Every record needs to be repeated exactly; its pictures do not.

**Scene images with change listings**.
_ _ _

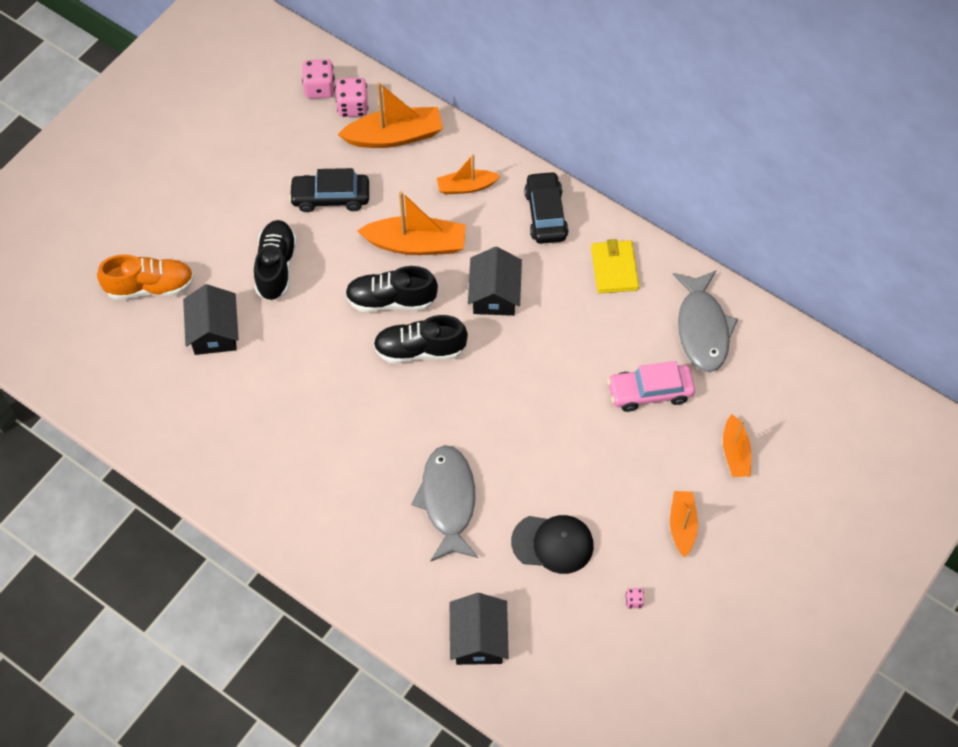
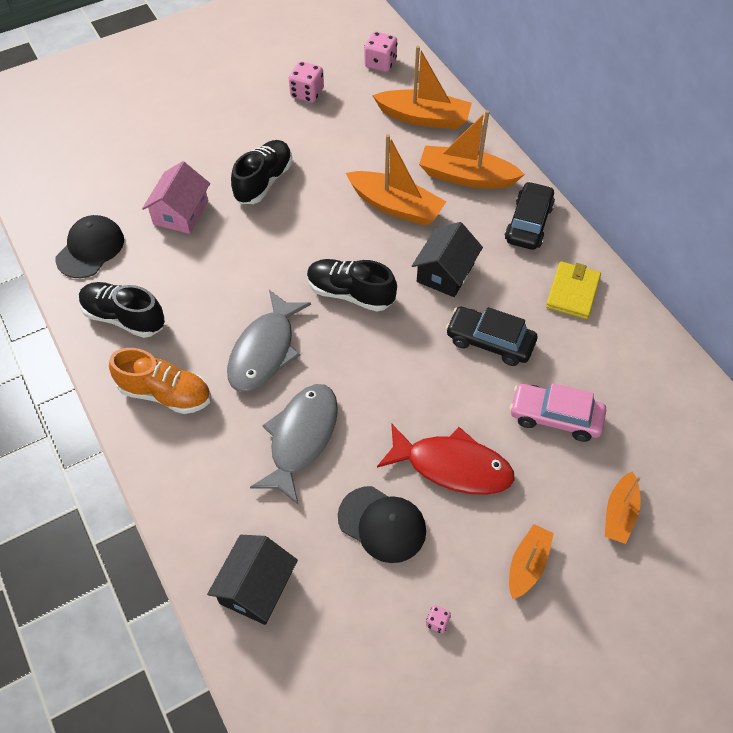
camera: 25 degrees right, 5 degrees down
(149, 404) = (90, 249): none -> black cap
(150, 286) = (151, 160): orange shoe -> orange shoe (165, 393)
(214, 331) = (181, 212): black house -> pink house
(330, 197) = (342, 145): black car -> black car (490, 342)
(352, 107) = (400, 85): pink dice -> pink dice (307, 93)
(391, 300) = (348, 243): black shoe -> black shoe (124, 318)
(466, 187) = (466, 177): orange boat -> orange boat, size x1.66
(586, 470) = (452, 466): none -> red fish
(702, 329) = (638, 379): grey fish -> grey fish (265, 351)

_ _ _

**WRITTEN ANSWER**.
camera: 25 degrees right, 5 degrees down
(149, 404) = (90, 249): none -> black cap
(150, 286) = (151, 160): orange shoe -> orange shoe (165, 393)
(214, 331) = (181, 212): black house -> pink house
(330, 197) = (342, 145): black car -> black car (490, 342)
(352, 107) = (400, 85): pink dice -> pink dice (307, 93)
(391, 300) = (348, 243): black shoe -> black shoe (124, 318)
(466, 187) = (466, 177): orange boat -> orange boat, size x1.66
(586, 470) = (452, 466): none -> red fish
(702, 329) = (638, 379): grey fish -> grey fish (265, 351)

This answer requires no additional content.